- **GIVEN INSTRUCTION**: Render the records as a Markdown table with the columns Row and Line. Begin at the line that contains "marimba (439, 410)", continue through the end of the records, number each row, and omit blank lines.

--- begin ENTRIES SUPPLIED ---

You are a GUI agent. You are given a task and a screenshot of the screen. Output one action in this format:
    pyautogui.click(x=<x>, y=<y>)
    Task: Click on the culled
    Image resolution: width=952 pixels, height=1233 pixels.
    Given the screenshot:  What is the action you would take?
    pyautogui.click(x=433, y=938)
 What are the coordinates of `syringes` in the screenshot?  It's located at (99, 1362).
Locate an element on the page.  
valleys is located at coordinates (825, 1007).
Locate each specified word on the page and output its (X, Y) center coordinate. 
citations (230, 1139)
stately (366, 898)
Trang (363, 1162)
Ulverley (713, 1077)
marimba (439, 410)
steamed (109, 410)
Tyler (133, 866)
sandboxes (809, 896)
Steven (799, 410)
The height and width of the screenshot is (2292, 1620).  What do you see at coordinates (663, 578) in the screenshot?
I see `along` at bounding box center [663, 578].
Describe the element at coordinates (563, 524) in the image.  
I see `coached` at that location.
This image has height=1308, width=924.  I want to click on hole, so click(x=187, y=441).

--- end ENTRIES SUPPLIED ---

- **THE SOLUTION**:
| Row | Line |
|---|---|
| 1 | marimba (439, 410) |
| 2 | steamed (109, 410) |
| 3 | Tyler (133, 866) |
| 4 | sandboxes (809, 896) |
| 5 | Steven (799, 410) |
| 6 | The height and width of the screenshot is (2292, 1620).  What do you see at coordinates (663, 578) in the screenshot? |
| 7 | I see `along` at bounding box center [663, 578]. |
| 8 | Describe the element at coordinates (563, 524) in the image.   |
| 9 | I see `coached` at that location. |
| 10 | This image has height=1308, width=924.  I want to click on hole, so click(x=187, y=441). |